**Exercise prompt:**
Repeat the listing exactly. The images do not belong in the copy.

**Data excerpt:**
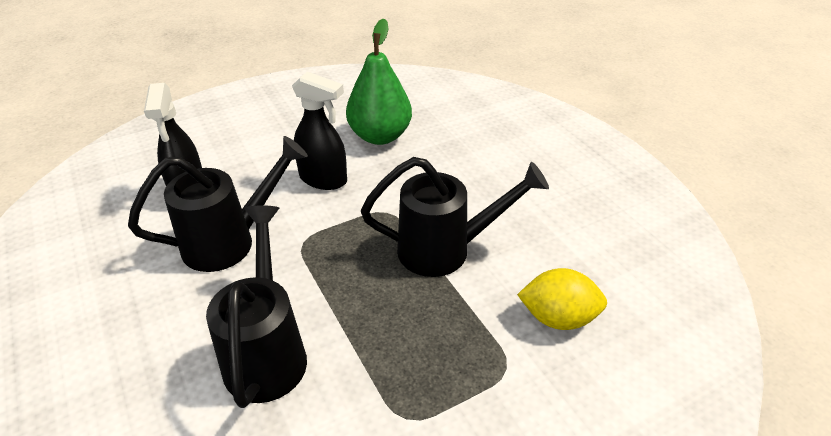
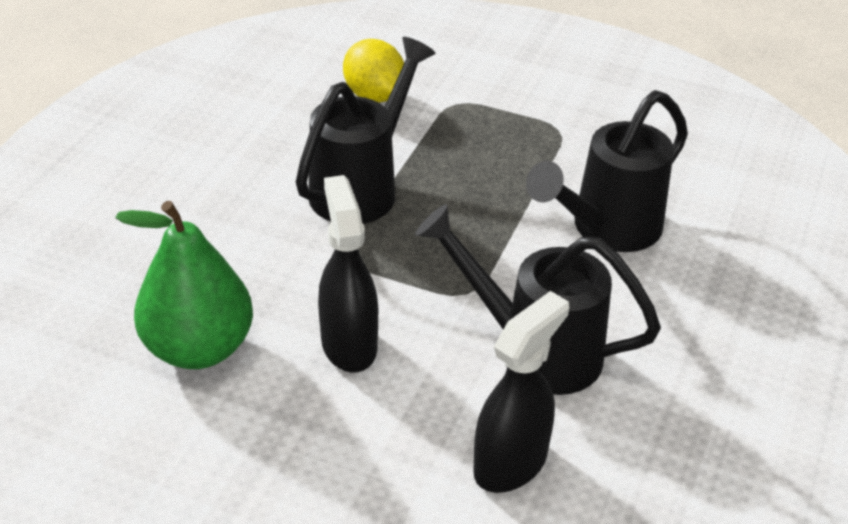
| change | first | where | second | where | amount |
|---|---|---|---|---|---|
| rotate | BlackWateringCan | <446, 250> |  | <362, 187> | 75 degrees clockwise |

**Response to the exercise:**
| change | first | where | second | where | amount |
|---|---|---|---|---|---|
| rotate | BlackWateringCan | <446, 250> |  | <362, 187> | 75 degrees clockwise |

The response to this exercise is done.